→ **Input for this task**:
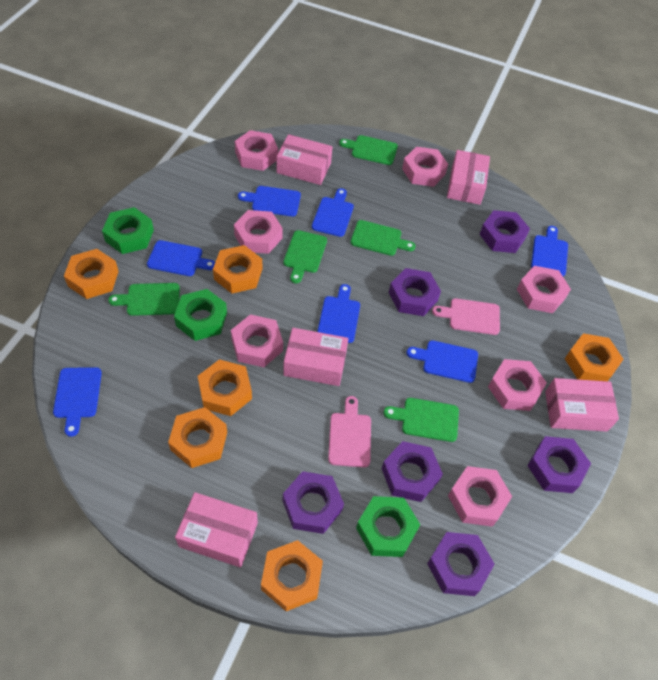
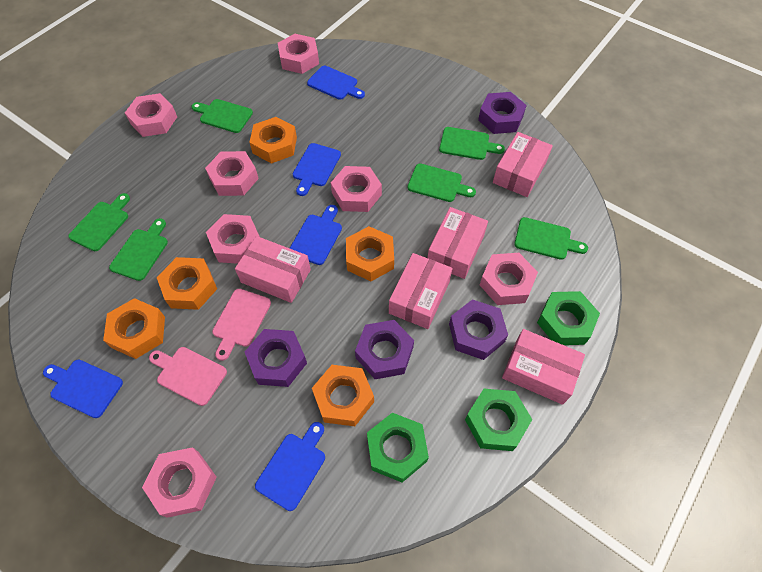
blue cutting board: 7 -> 5
green cutting board: 5 -> 6
orange nut: 6 -> 5
purple nut: 6 -> 4

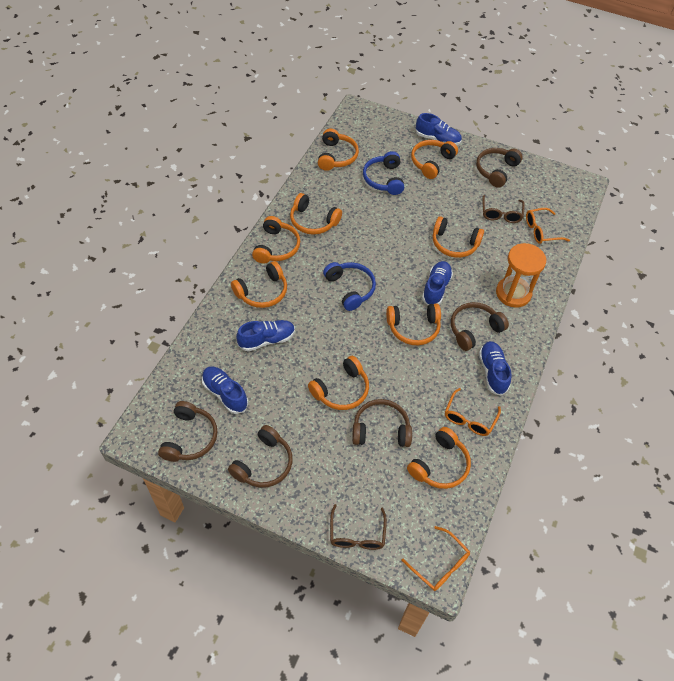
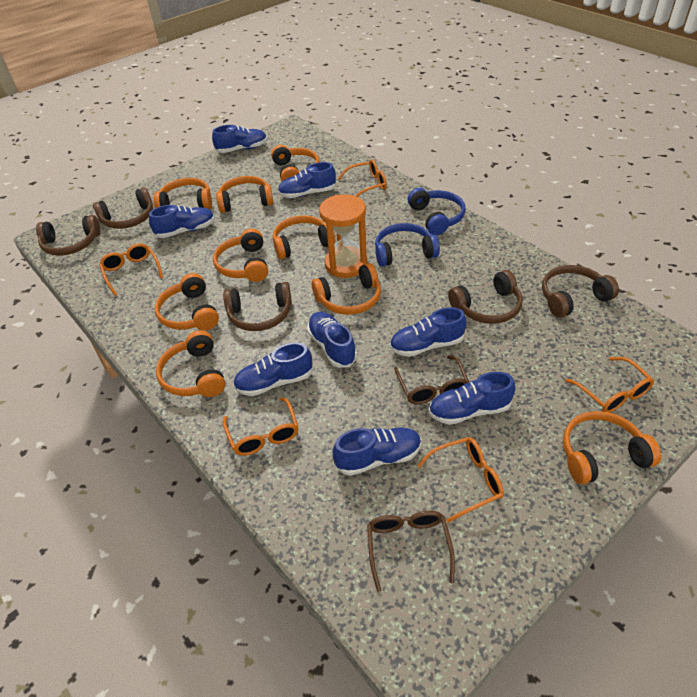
blue shoe: 5 -> 8
orange glasses: 3 -> 5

→ **About this task**: Would you copy out the data exactly, leaving every picture out?

→ **Expected answer**:
blue cutting board: 7 -> 5
green cutting board: 5 -> 6
orange nut: 6 -> 5
purple nut: 6 -> 4

blue shoe: 5 -> 8
orange glasses: 3 -> 5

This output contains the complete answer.